[SOURCE MATERIAL]:
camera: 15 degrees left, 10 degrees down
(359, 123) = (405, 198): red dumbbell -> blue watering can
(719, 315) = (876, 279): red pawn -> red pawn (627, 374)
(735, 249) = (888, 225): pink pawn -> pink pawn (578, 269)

* * *

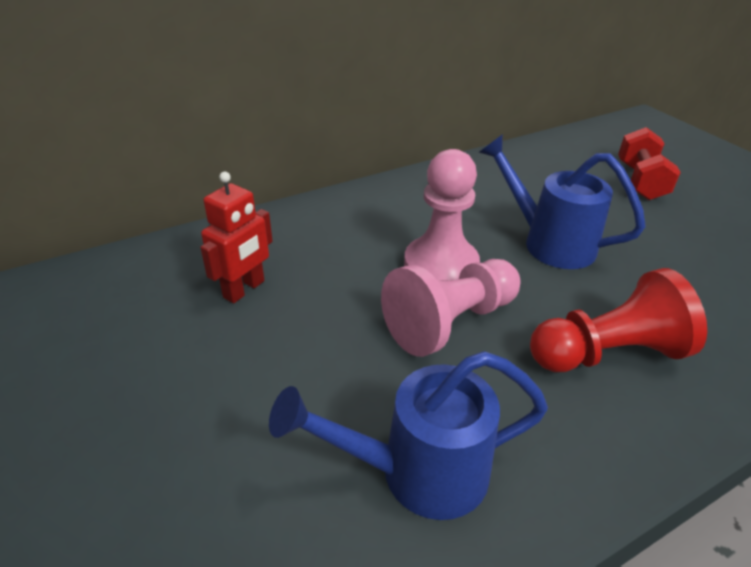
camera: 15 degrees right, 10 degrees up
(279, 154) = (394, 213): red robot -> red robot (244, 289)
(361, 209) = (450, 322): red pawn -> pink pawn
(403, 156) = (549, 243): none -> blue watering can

[WHAT YOU SHOULD DO]: Please give again the lines above between the line holding "(719, 315) = (876, 279): red" and the line holding "(735, 249) = (888, 225): pink", inclusive, exactly as they are and with nothing added.

[EXERCISE RESULT]:
(719, 315) = (876, 279): red pawn -> red pawn (627, 374)
(735, 249) = (888, 225): pink pawn -> pink pawn (578, 269)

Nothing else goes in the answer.